### Exercise prompt
In the entries below, the lines from the one with "X1: 8MHz (U8/X2, n20) -> 12MHz (U8/X2, n20)" through the one with "C6: 1.5uF (-15V, GND) -> 15nF (-15V, GND)" are to be copied exactly; both ends count.

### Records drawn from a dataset
=== Begin Enclosure ===
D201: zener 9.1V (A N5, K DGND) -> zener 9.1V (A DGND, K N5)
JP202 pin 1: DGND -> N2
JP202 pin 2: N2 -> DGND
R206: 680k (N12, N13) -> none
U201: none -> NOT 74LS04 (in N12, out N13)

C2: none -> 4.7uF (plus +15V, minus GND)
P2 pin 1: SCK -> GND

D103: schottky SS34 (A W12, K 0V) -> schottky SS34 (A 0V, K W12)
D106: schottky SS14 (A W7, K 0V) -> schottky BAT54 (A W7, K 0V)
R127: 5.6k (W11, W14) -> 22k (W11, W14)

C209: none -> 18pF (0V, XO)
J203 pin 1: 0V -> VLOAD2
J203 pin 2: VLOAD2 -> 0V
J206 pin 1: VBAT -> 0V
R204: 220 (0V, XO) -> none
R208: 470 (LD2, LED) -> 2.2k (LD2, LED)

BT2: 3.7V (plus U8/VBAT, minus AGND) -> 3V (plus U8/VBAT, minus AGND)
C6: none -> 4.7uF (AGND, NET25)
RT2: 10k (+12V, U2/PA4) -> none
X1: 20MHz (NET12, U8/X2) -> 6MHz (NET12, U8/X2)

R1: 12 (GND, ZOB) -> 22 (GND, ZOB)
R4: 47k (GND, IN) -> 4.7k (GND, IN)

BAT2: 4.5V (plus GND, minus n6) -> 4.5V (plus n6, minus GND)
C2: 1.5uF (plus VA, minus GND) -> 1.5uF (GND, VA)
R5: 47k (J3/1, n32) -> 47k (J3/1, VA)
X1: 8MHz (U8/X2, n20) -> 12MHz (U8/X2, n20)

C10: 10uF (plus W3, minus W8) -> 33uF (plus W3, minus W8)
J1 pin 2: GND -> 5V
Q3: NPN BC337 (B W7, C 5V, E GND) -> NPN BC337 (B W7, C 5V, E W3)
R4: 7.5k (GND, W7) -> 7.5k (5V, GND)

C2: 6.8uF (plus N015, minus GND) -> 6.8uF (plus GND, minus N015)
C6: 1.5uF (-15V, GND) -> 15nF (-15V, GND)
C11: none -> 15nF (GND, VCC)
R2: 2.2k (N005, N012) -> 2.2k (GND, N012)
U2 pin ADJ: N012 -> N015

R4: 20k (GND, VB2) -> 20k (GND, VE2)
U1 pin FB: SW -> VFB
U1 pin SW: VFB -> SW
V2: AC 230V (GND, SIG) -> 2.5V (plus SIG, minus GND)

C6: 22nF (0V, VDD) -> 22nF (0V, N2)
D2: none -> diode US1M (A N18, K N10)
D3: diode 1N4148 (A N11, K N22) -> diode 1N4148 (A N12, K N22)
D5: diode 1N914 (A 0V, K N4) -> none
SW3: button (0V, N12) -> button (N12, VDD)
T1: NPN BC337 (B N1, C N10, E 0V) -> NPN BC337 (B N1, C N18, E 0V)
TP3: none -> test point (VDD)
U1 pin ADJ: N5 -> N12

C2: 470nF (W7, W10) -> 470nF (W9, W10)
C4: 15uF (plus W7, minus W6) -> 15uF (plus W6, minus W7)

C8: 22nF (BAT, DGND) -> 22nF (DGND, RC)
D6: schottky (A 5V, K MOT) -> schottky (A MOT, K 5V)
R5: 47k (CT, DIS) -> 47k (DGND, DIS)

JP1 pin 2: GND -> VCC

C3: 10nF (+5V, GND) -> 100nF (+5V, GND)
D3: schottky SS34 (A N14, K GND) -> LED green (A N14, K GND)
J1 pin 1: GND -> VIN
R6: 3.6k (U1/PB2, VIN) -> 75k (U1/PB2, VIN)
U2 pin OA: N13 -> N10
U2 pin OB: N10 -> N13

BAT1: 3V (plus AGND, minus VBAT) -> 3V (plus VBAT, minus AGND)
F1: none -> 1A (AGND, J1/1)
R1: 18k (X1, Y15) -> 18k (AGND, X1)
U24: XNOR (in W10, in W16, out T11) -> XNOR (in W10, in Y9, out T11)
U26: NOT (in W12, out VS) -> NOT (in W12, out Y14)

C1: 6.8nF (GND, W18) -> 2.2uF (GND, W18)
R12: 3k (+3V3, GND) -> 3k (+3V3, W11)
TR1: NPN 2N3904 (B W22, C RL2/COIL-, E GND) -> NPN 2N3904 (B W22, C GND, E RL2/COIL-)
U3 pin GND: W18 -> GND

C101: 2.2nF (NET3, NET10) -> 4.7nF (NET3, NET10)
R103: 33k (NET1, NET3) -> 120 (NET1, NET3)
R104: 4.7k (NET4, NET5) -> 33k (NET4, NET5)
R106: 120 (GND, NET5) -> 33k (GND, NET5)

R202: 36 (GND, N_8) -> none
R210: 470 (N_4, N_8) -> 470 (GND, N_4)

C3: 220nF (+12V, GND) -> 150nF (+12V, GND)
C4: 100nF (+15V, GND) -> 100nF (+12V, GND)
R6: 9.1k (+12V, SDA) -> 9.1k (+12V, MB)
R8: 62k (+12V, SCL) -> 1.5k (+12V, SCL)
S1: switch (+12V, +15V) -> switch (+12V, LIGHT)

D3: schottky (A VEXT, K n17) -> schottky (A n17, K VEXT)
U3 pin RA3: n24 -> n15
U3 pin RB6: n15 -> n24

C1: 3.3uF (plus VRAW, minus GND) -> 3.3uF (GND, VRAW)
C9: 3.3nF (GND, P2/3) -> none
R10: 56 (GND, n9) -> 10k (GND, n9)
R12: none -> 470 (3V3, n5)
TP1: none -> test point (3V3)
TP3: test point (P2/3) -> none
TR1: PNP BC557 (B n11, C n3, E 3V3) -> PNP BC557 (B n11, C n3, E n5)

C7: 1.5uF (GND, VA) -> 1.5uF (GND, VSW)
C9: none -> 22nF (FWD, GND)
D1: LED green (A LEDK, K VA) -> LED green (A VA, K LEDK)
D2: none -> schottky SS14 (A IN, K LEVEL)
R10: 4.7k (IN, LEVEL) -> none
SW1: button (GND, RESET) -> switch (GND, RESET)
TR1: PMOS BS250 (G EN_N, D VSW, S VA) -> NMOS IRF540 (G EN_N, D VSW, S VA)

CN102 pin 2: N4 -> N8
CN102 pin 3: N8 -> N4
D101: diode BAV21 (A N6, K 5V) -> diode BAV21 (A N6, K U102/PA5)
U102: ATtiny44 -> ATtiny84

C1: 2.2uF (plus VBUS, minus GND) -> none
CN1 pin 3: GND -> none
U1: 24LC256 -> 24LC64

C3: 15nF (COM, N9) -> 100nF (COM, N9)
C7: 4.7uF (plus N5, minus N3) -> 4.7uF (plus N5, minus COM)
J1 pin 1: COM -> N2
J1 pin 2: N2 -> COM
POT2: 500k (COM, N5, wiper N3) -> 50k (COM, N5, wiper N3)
=== End Enclosure ===
### Result
X1: 8MHz (U8/X2, n20) -> 12MHz (U8/X2, n20)

C10: 10uF (plus W3, minus W8) -> 33uF (plus W3, minus W8)
J1 pin 2: GND -> 5V
Q3: NPN BC337 (B W7, C 5V, E GND) -> NPN BC337 (B W7, C 5V, E W3)
R4: 7.5k (GND, W7) -> 7.5k (5V, GND)

C2: 6.8uF (plus N015, minus GND) -> 6.8uF (plus GND, minus N015)
C6: 1.5uF (-15V, GND) -> 15nF (-15V, GND)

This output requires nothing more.